Before-and-after scene images:
========
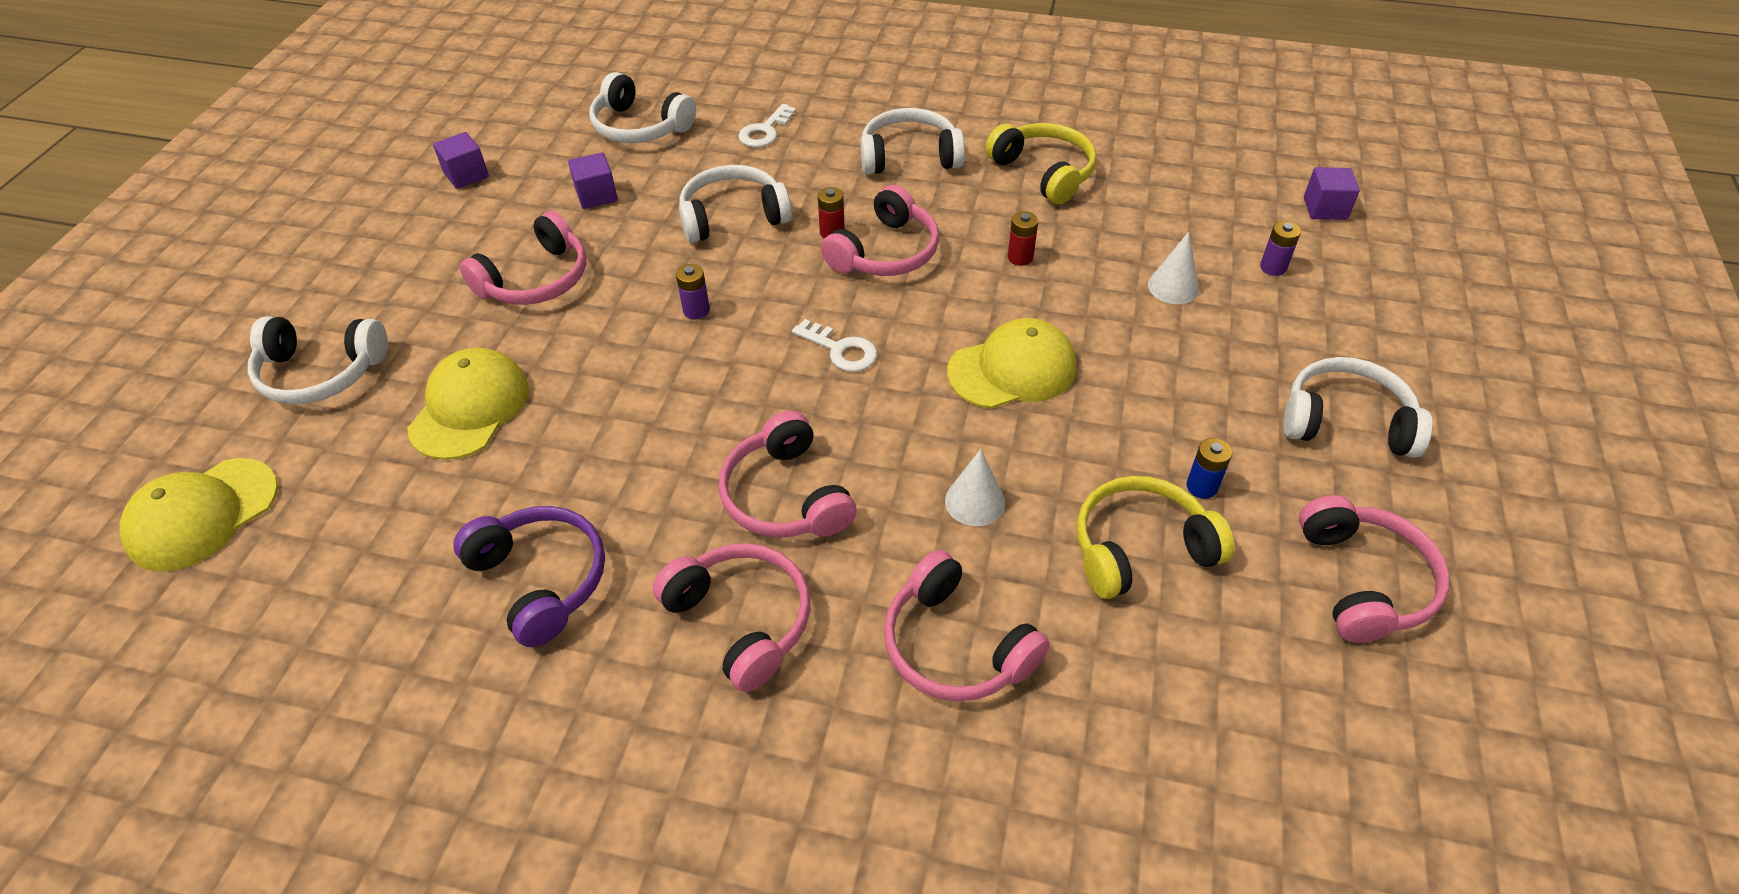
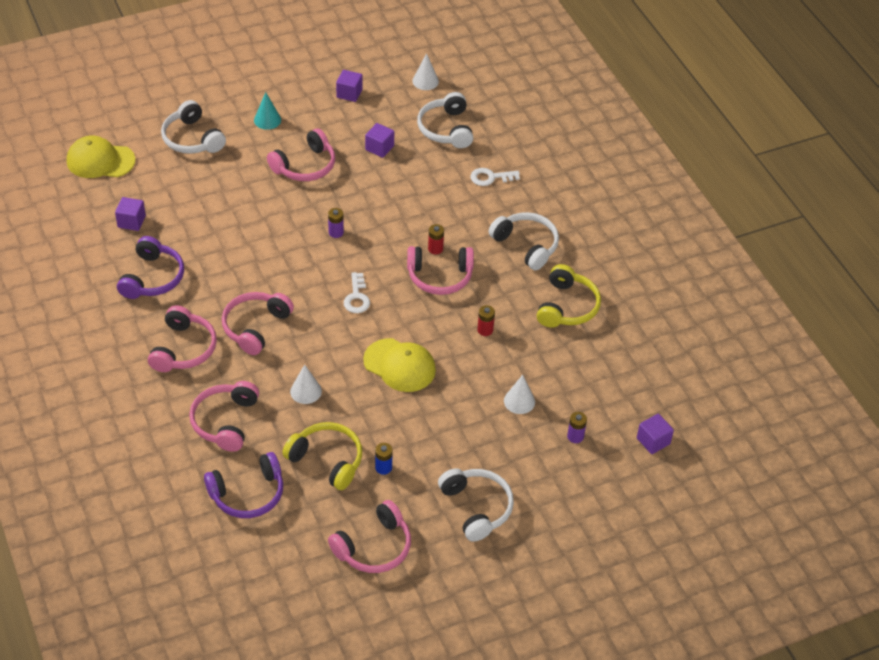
camera: 50 degrees right, 0 degrees up
(386, 543) = (131, 221): none -> purple cube
(401, 273) = (267, 120): none -> turquoise cone
(470, 408) = (214, 197): yellow cap -> none
(536, 279) = (305, 166): pink headphones -> pink headphones turned 45 degrees counterclockwise
(539, 105) = (425, 81): none -> white cone
(733, 217) = (412, 206): white headphones -> none
(1144, 699) = (248, 494): none -> purple headphones

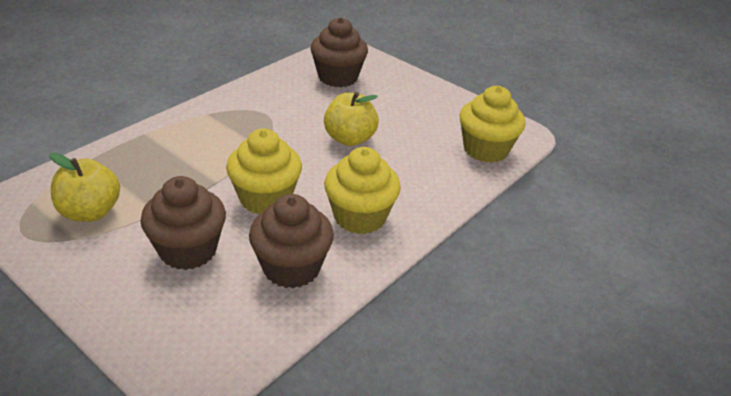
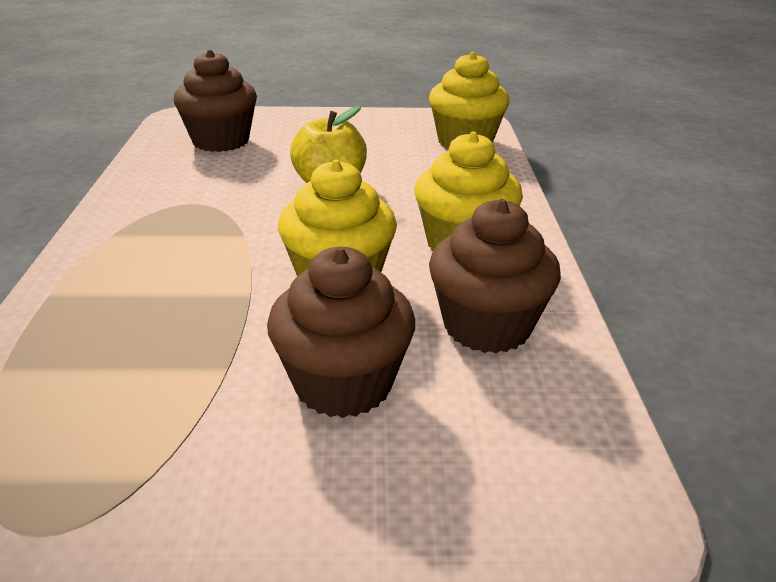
camera: 40 degrees left, 5 degrees down
(90, 212) = (118, 429): yellow apple -> none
========
Taking the lines above, repeat exactly those from the line that contains "(401, 273) = (267, 120): none" through the line that contains "(1144, 699) = (248, 494): none", and both of those lines as well. Include nothing else.

• [Answer space]
(401, 273) = (267, 120): none -> turquoise cone
(470, 408) = (214, 197): yellow cap -> none
(536, 279) = (305, 166): pink headphones -> pink headphones turned 45 degrees counterclockwise
(539, 105) = (425, 81): none -> white cone
(733, 217) = (412, 206): white headphones -> none
(1144, 699) = (248, 494): none -> purple headphones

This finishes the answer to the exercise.